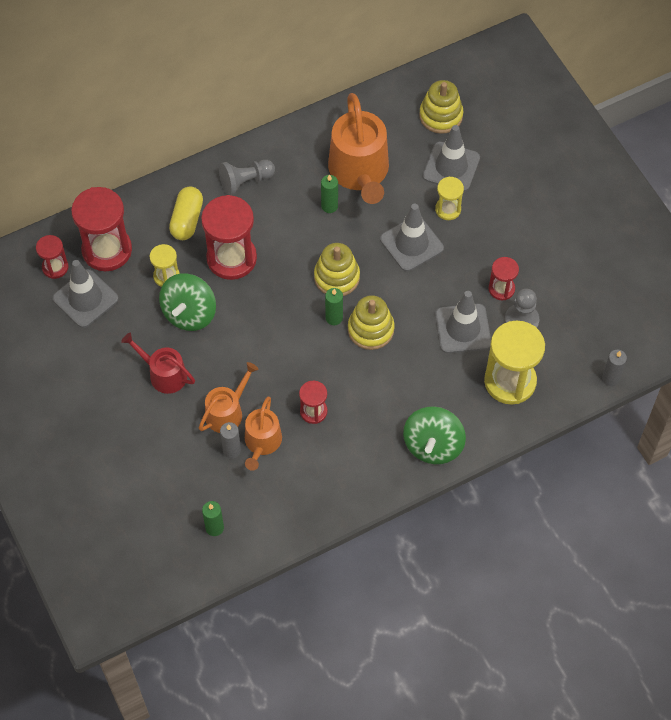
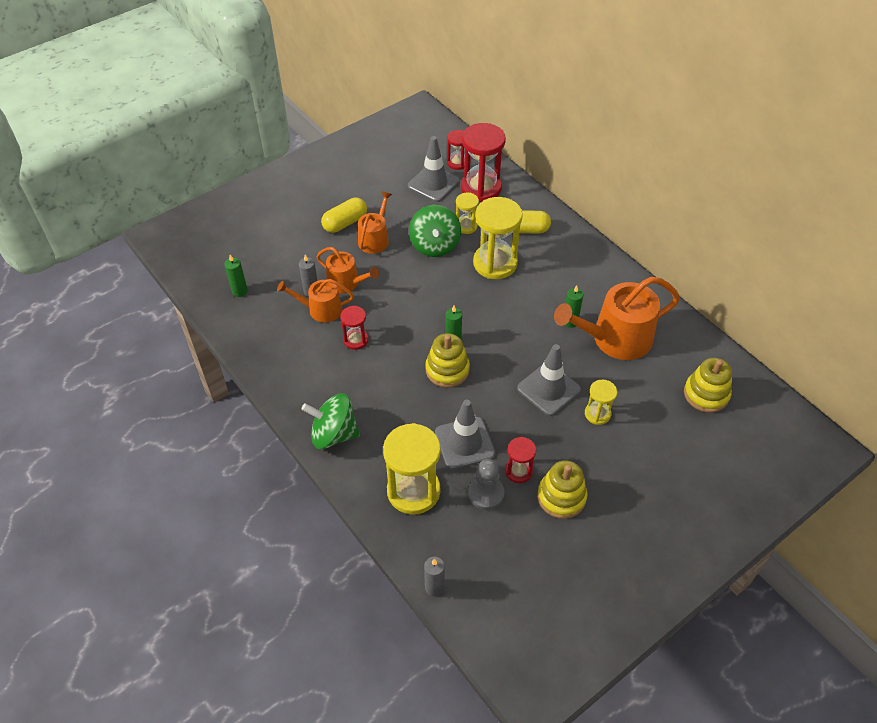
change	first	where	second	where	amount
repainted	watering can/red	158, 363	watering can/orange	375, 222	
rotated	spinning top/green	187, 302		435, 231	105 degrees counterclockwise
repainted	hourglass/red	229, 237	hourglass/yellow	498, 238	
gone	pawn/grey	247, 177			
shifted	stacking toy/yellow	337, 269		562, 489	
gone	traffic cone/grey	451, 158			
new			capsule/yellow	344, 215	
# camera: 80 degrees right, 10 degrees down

**PROBLEM DETAILS:**
Look through the records for the word "degrees". Every line that has it should be copied.

**TASK ANSWER:**
rotated	spinning top/green	187, 302		435, 231	105 degrees counterclockwise
# camera: 80 degrees right, 10 degrees down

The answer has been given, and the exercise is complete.